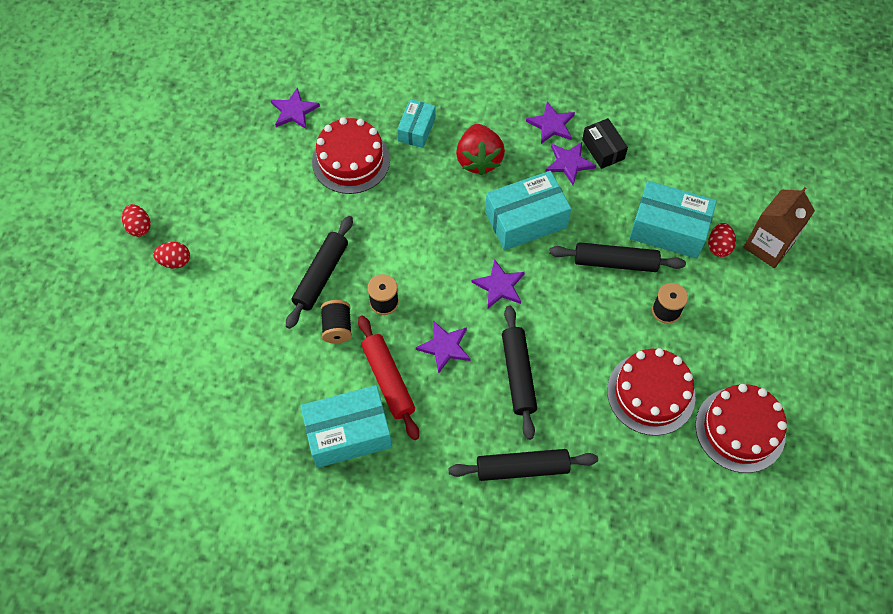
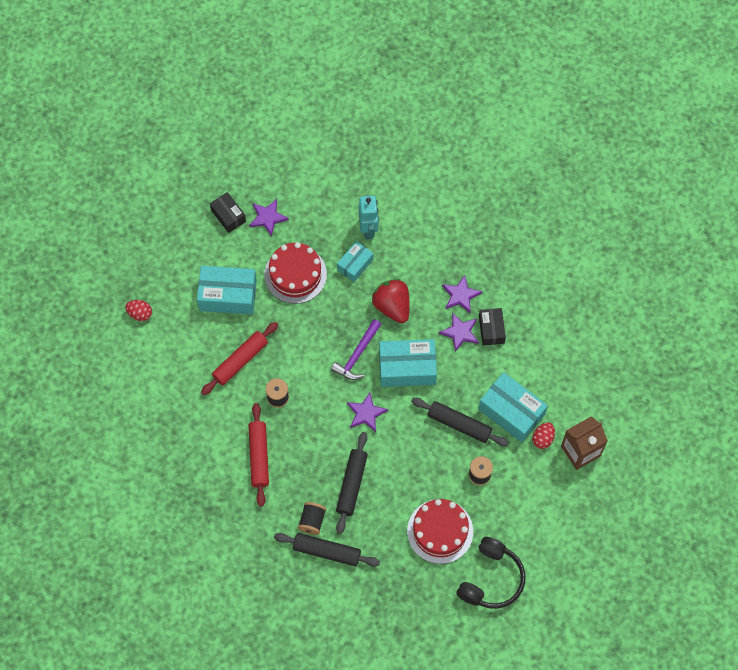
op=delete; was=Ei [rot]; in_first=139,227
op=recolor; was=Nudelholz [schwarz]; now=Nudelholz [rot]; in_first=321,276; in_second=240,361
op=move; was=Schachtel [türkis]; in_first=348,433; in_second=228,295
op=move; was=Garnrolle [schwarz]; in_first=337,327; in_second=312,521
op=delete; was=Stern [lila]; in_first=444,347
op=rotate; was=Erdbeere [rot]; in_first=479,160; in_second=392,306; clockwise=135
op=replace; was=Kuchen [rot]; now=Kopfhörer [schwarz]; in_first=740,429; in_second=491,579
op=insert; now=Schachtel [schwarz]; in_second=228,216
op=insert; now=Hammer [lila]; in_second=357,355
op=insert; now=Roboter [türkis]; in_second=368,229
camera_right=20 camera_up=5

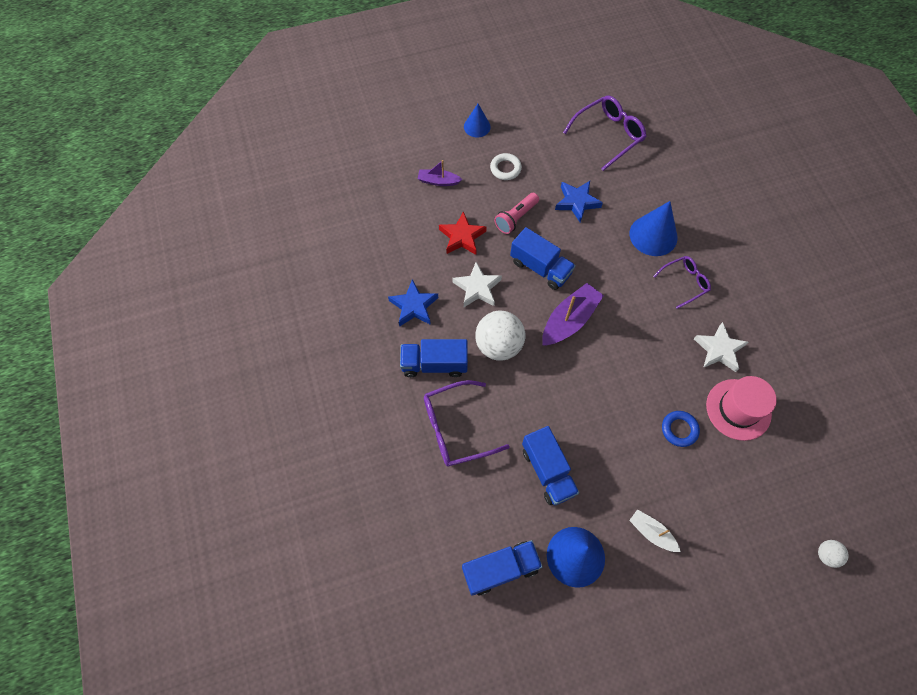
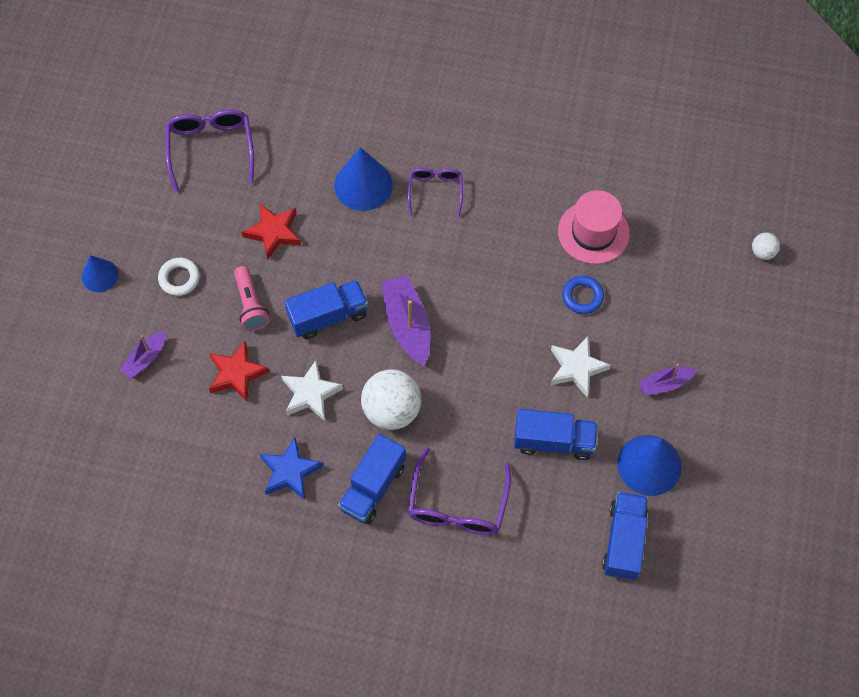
op=recolor; was=Stern [blau]; now=Stern [rot]; in_first=577,202; in_second=273,232
op=recolor; was=Boot [weiß]; now=Boot [lila]; in_first=651,532; in_second=664,384
op=move; was=Stern [weiß]; in_first=719,350; in_second=576,368
camera_right=-60 camera_up=0

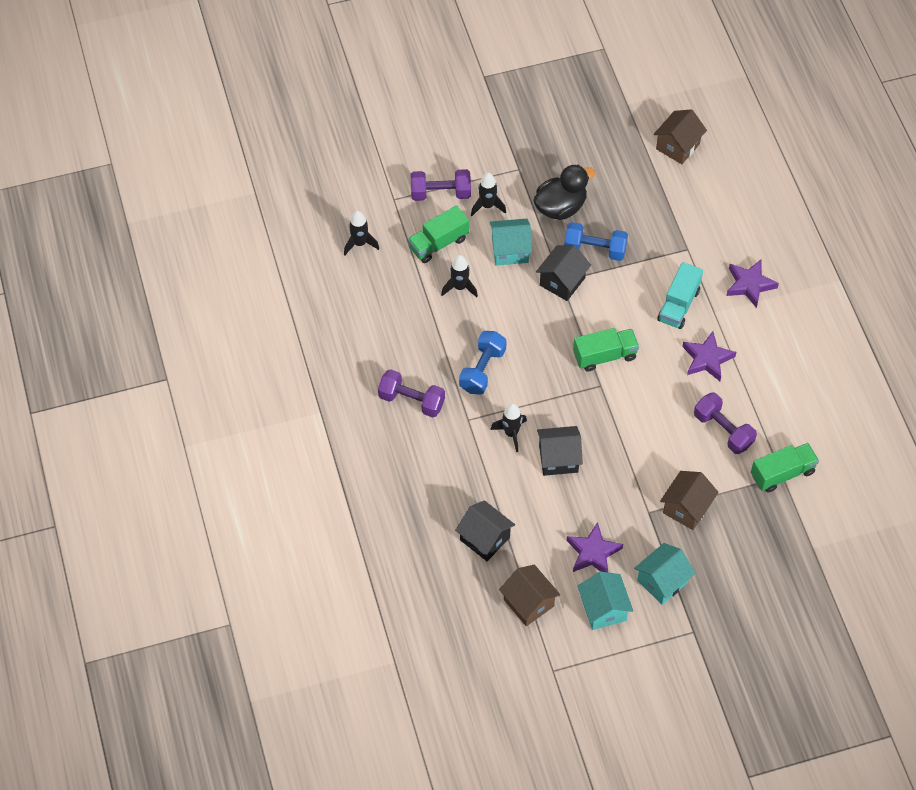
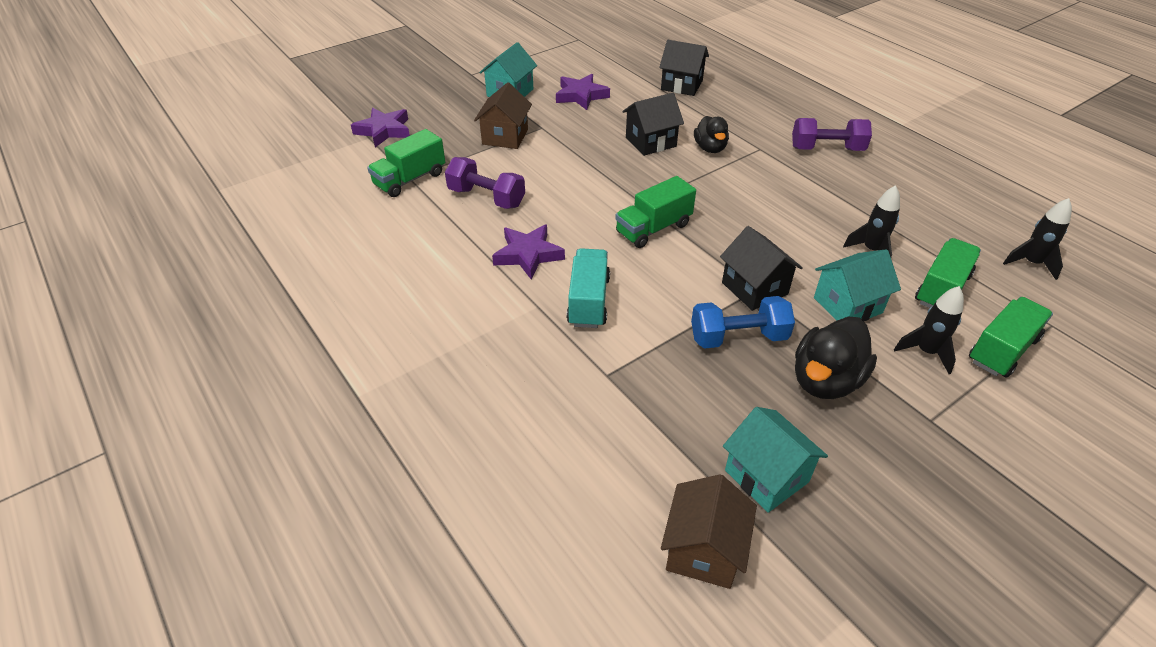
op=replace; was=Hantel [lila]; now=Lastwagen [grün]; in_first=440,193; in_second=1002,350
op=delete; was=Hantel [blau]; in_first=482,370
op=replace; was=Rakete [schwarz]; now=Ente [schwarz]; in_first=511,433; in_second=710,148
op=delete; was=Haus [braun]; in_first=528,603
op=rotate; was=Haus [schwarz]; in_first=562,281; in_second=754,288; clockwise=-45
op=move; was=Haus [türkis]; in_first=603,609; in_second=766,476
op=move; was=Stern [lila]; in_first=749,285; in_second=384,131
camera_right=160 camera_up=-15

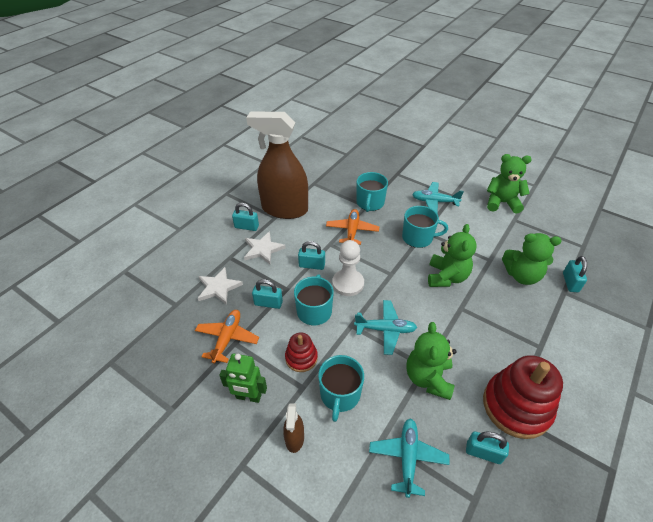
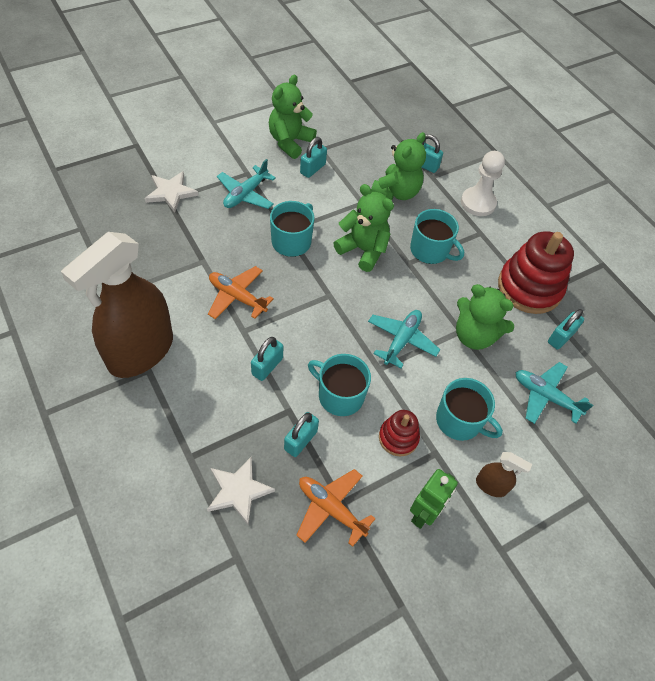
op=move; was=Vorhängeschloss [türkis]; in_first=246,227; in_second=312,169
op=move; was=Stern [weiß]; in_first=263,249; in_second=171,192
op=move; was=Bauer [weiß]; in_first=348,283; in_second=478,203
op=move; was=Tasse [türkis]; in_first=370,203; in_second=430,250
camera_right=-70 camera_up=10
_ _ _
■ **Work to complete**
The full set of entries should be transcribed exactly, pictures left aside.

■ **Response to the task**
op=delete; was=Ei [rot]; in_first=139,227
op=recolor; was=Nudelholz [schwarz]; now=Nudelholz [rot]; in_first=321,276; in_second=240,361
op=move; was=Schachtel [türkis]; in_first=348,433; in_second=228,295
op=move; was=Garnrolle [schwarz]; in_first=337,327; in_second=312,521
op=delete; was=Stern [lila]; in_first=444,347
op=rotate; was=Erdbeere [rot]; in_first=479,160; in_second=392,306; clockwise=135
op=replace; was=Kuchen [rot]; now=Kopfhörer [schwarz]; in_first=740,429; in_second=491,579
op=insert; now=Schachtel [schwarz]; in_second=228,216
op=insert; now=Hammer [lila]; in_second=357,355
op=insert; now=Roboter [türkis]; in_second=368,229
camera_right=20 camera_up=5

op=recolor; was=Stern [blau]; now=Stern [rot]; in_first=577,202; in_second=273,232
op=recolor; was=Boot [weiß]; now=Boot [lila]; in_first=651,532; in_second=664,384
op=move; was=Stern [weiß]; in_first=719,350; in_second=576,368
camera_right=-60 camera_up=0

op=replace; was=Hantel [lila]; now=Lastwagen [grün]; in_first=440,193; in_second=1002,350
op=delete; was=Hantel [blau]; in_first=482,370
op=replace; was=Rakete [schwarz]; now=Ente [schwarz]; in_first=511,433; in_second=710,148
op=delete; was=Haus [braun]; in_first=528,603
op=rotate; was=Haus [schwarz]; in_first=562,281; in_second=754,288; clockwise=-45
op=move; was=Haus [türkis]; in_first=603,609; in_second=766,476
op=move; was=Stern [lila]; in_first=749,285; in_second=384,131
camera_right=160 camera_up=-15

op=move; was=Vorhängeschloss [türkis]; in_first=246,227; in_second=312,169
op=move; was=Stern [weiß]; in_first=263,249; in_second=171,192
op=move; was=Bauer [weiß]; in_first=348,283; in_second=478,203
op=move; was=Tasse [türkis]; in_first=370,203; in_second=430,250
camera_right=-70 camera_up=10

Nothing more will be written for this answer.